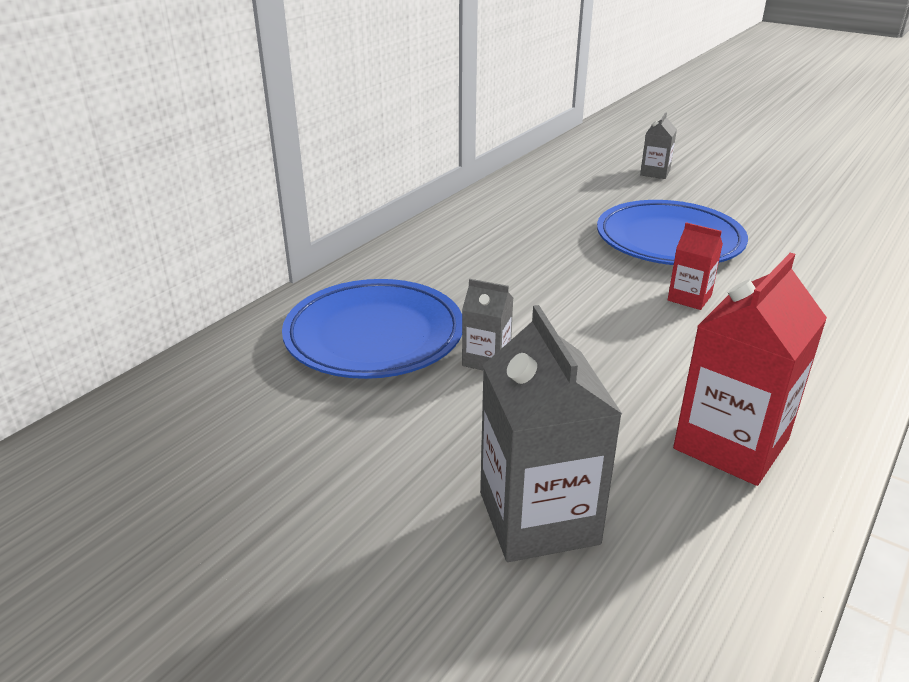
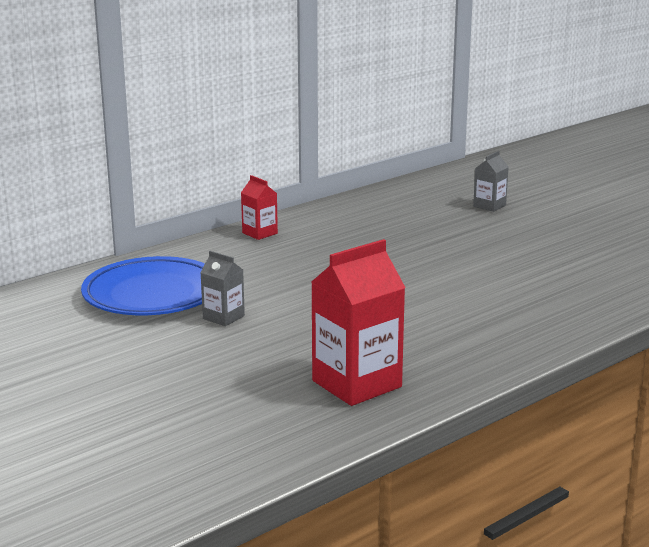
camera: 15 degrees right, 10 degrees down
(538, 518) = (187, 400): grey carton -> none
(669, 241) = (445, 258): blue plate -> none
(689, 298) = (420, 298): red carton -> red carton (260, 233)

_Task description_: An exact restatement of the lines from the one with "(538, 518) = (187, 400): grey carton -> none" through the last line of the data is the only acceptable answer.

_Task response_:
(538, 518) = (187, 400): grey carton -> none
(669, 241) = (445, 258): blue plate -> none
(689, 298) = (420, 298): red carton -> red carton (260, 233)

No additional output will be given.